● **The input**:

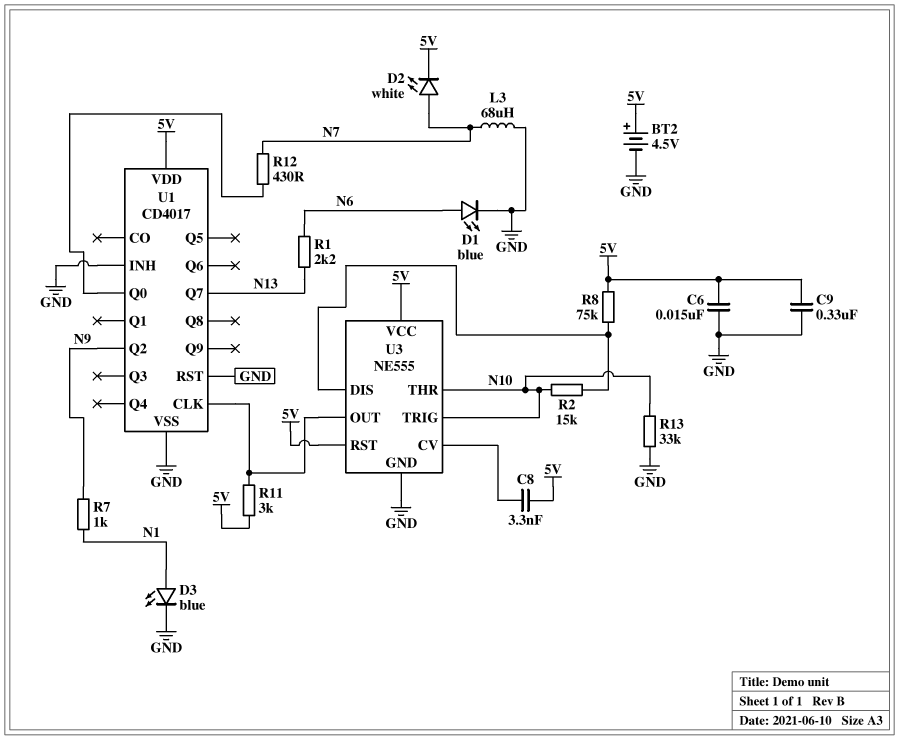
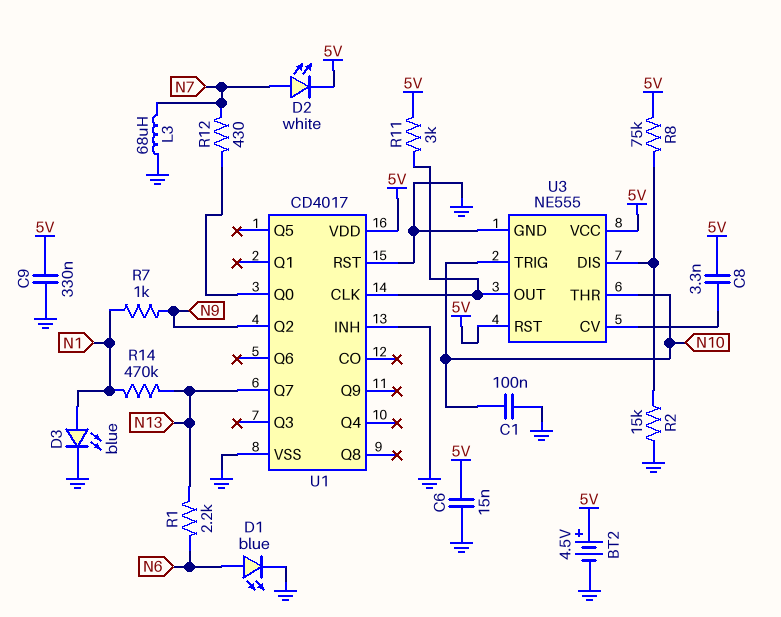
C1: none -> 100nF (GND, N10)
R2: 15k (N10, U3/DIS) -> 15k (GND, U3/DIS)
R13: 33k (GND, N10) -> none
R14: none -> 470k (N1, N13)

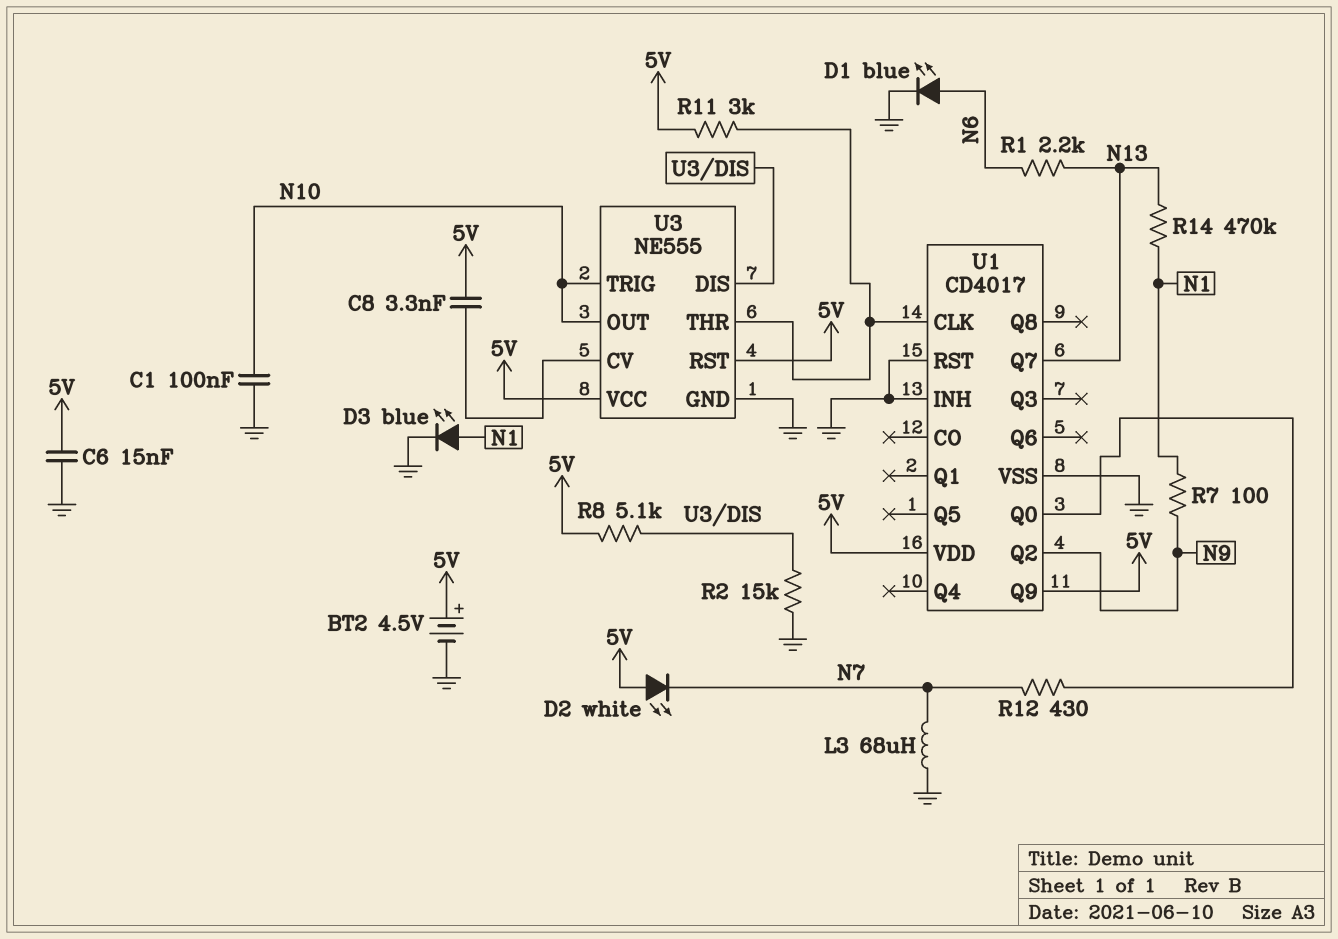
C9: 330nF (5V, GND) -> none
D2: LED white (A N7, K 5V) -> LED white (A 5V, K N7)
R7: 1k (N1, N9) -> 100 (N1, N9)
R8: 75k (5V, U3/DIS) -> 5.1k (5V, U3/DIS)
U1 pin Q9: none -> 5V
U3 pin OUT: U1/CLK -> N10
U3 pin THR: N10 -> U1/CLK

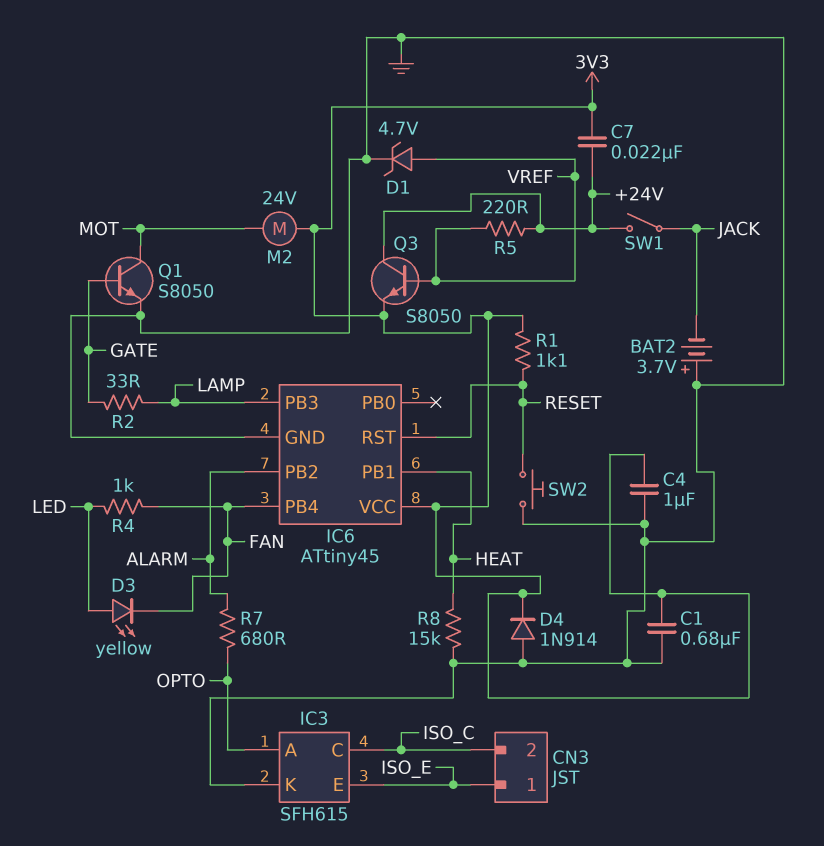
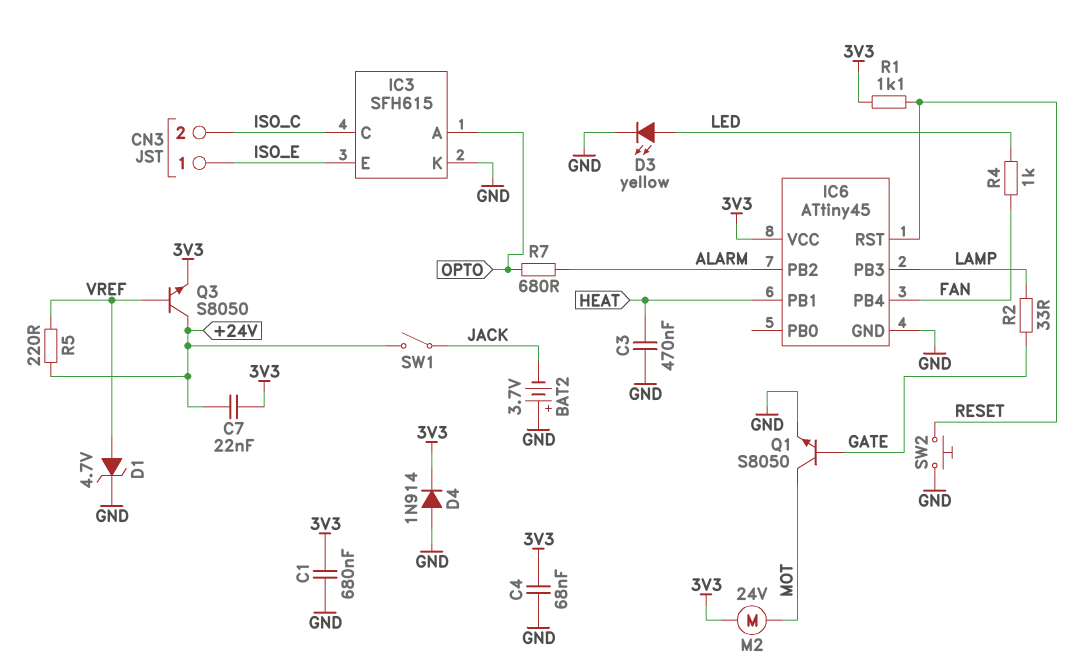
C3: none -> 470nF (GND, HEAT)
C4: 1uF (3V3, GND) -> 68nF (3V3, GND)
D3: LED yellow (A LED, K FAN) -> LED yellow (A LED, K GND)
R8: 15k (GND, HEAT) -> none

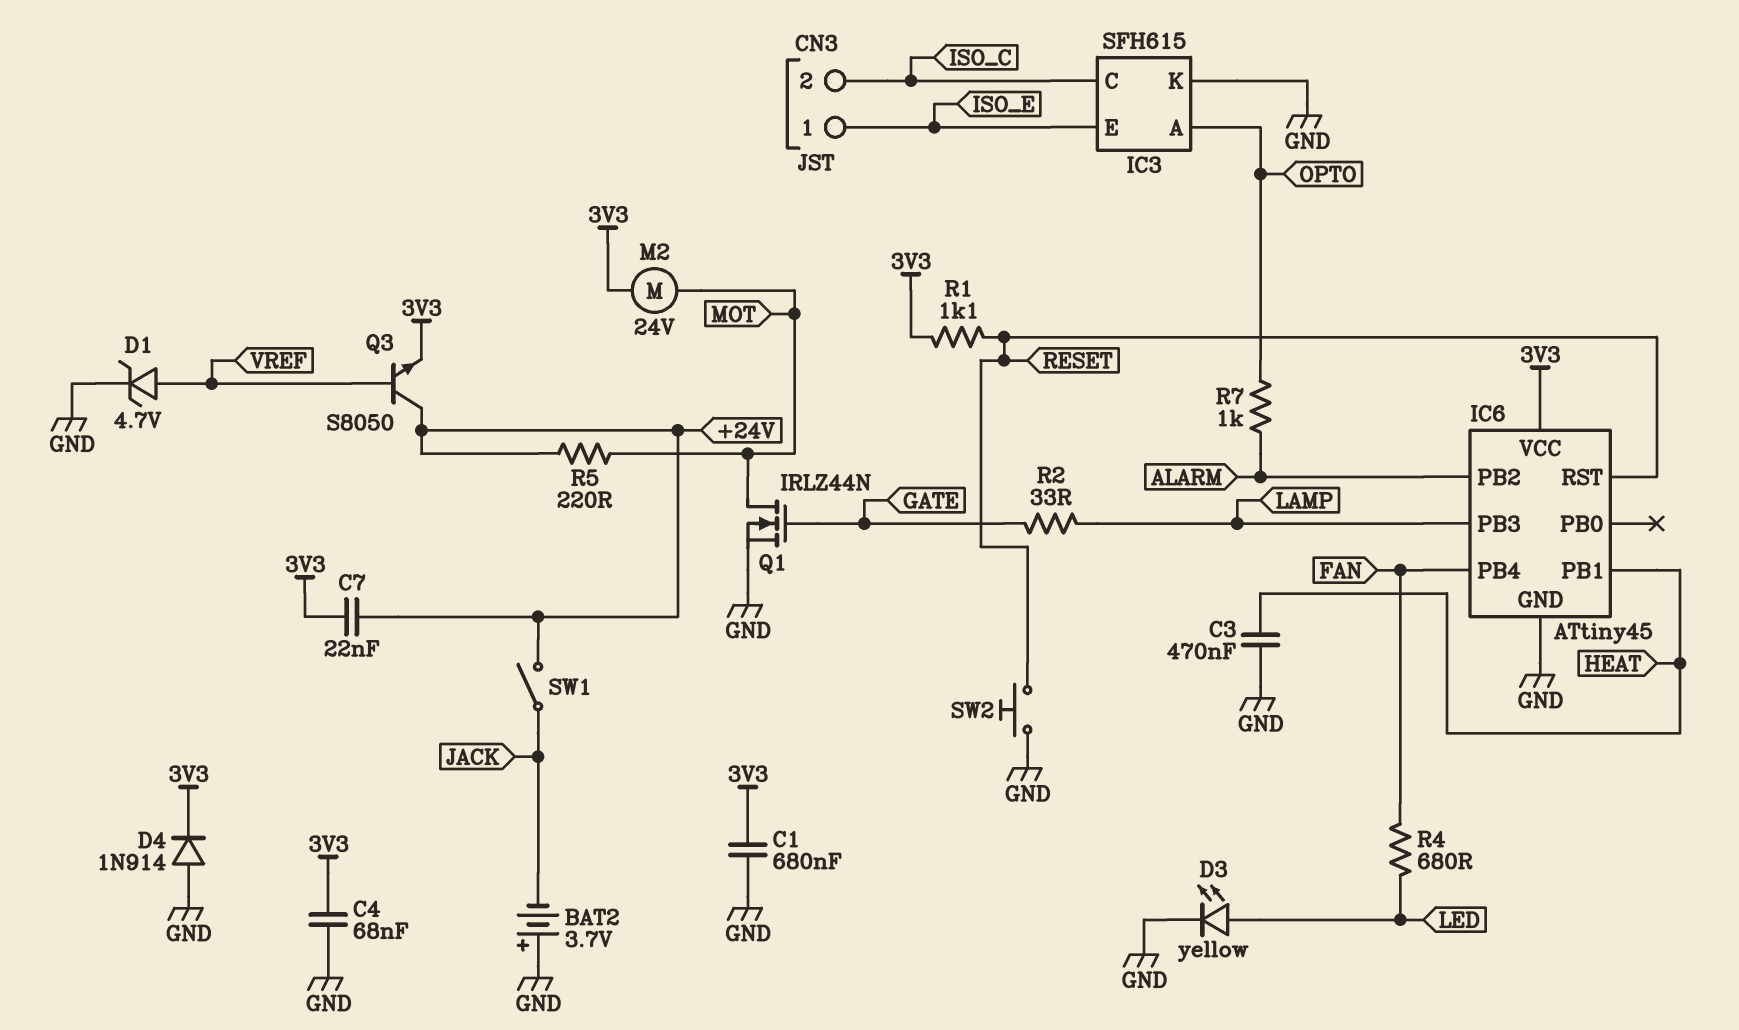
Q1: NPN S8050 (B GATE, C MOT, E GND) -> NMOS IRLZ44N (G GATE, D MOT, S GND)
R4: 1k (FAN, LED) -> 680 (FAN, LED)
R5: 220 (+24V, VREF) -> 220 (+24V, MOT)
R7: 680 (ALARM, OPTO) -> 1k (ALARM, OPTO)

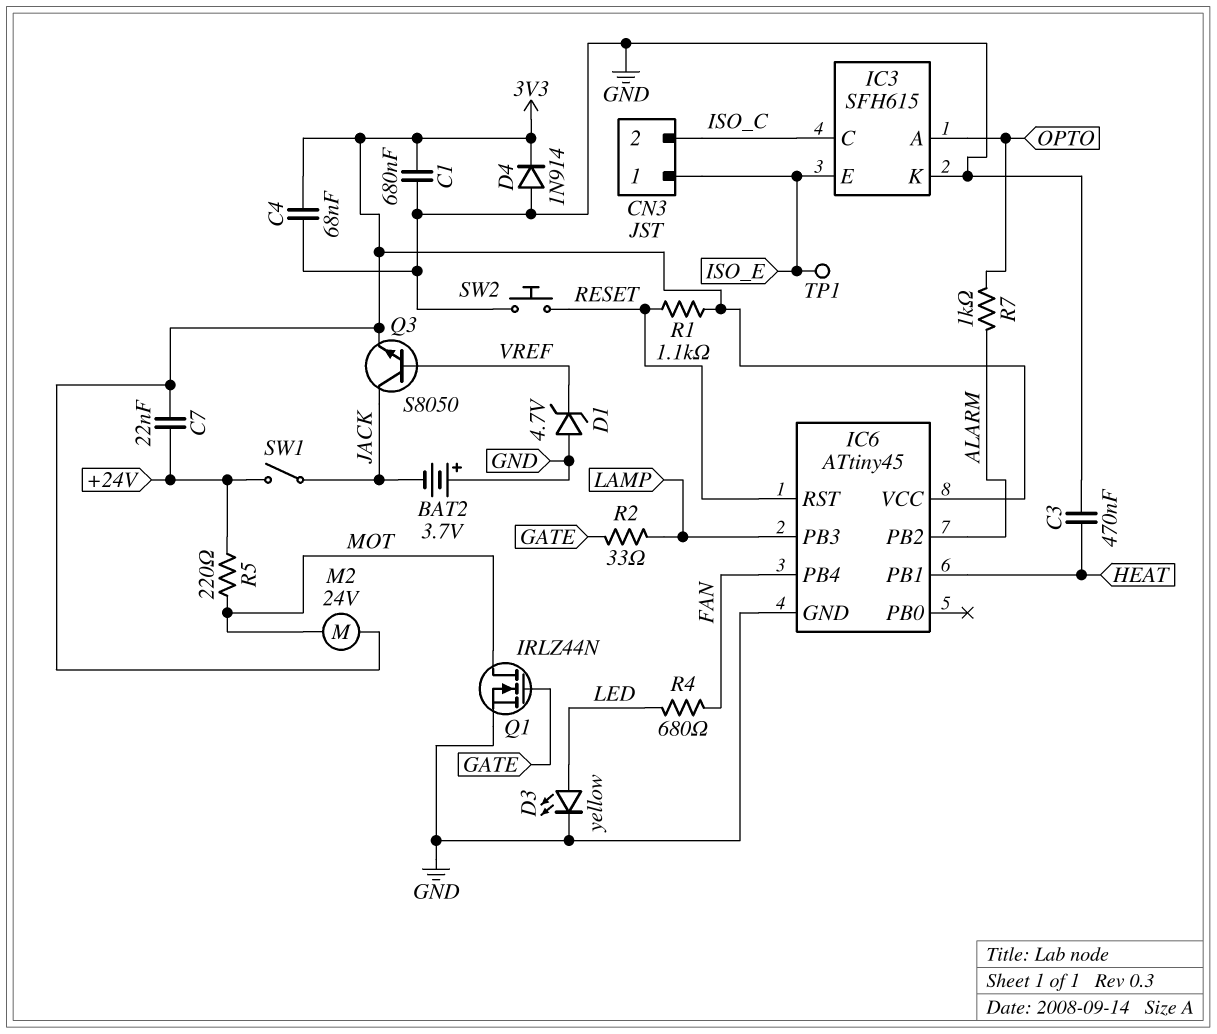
D1: zener 4.7V (A VREF, K GND) -> zener 4.7V (A GND, K VREF)
Q3: NPN S8050 (B VREF, C +24V, E 3V3) -> NPN S8050 (B VREF, C JACK, E 3V3)
TP1: none -> test point (ISO_E)

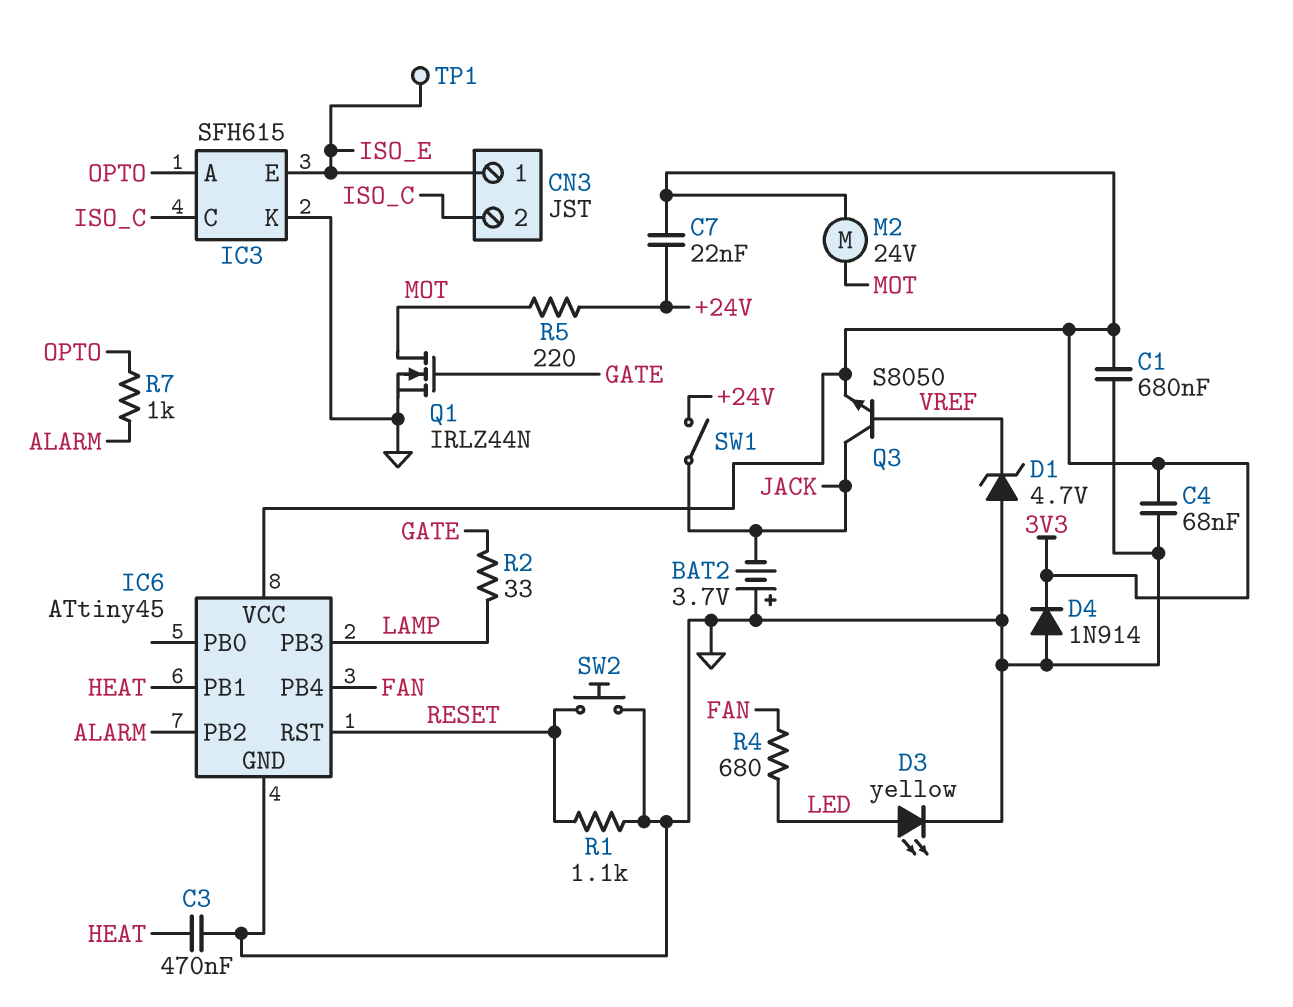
R1: 1.1k (3V3, RESET) -> 1.1k (GND, RESET)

● **What is being asked**: The lines that mention the word "none" should be pulled from the records above.

● **Response box**:
C1: none -> 100nF (GND, N10)
R13: 33k (GND, N10) -> none
R14: none -> 470k (N1, N13)
C9: 330nF (5V, GND) -> none
U1 pin Q9: none -> 5V
C3: none -> 470nF (GND, HEAT)
R8: 15k (GND, HEAT) -> none
TP1: none -> test point (ISO_E)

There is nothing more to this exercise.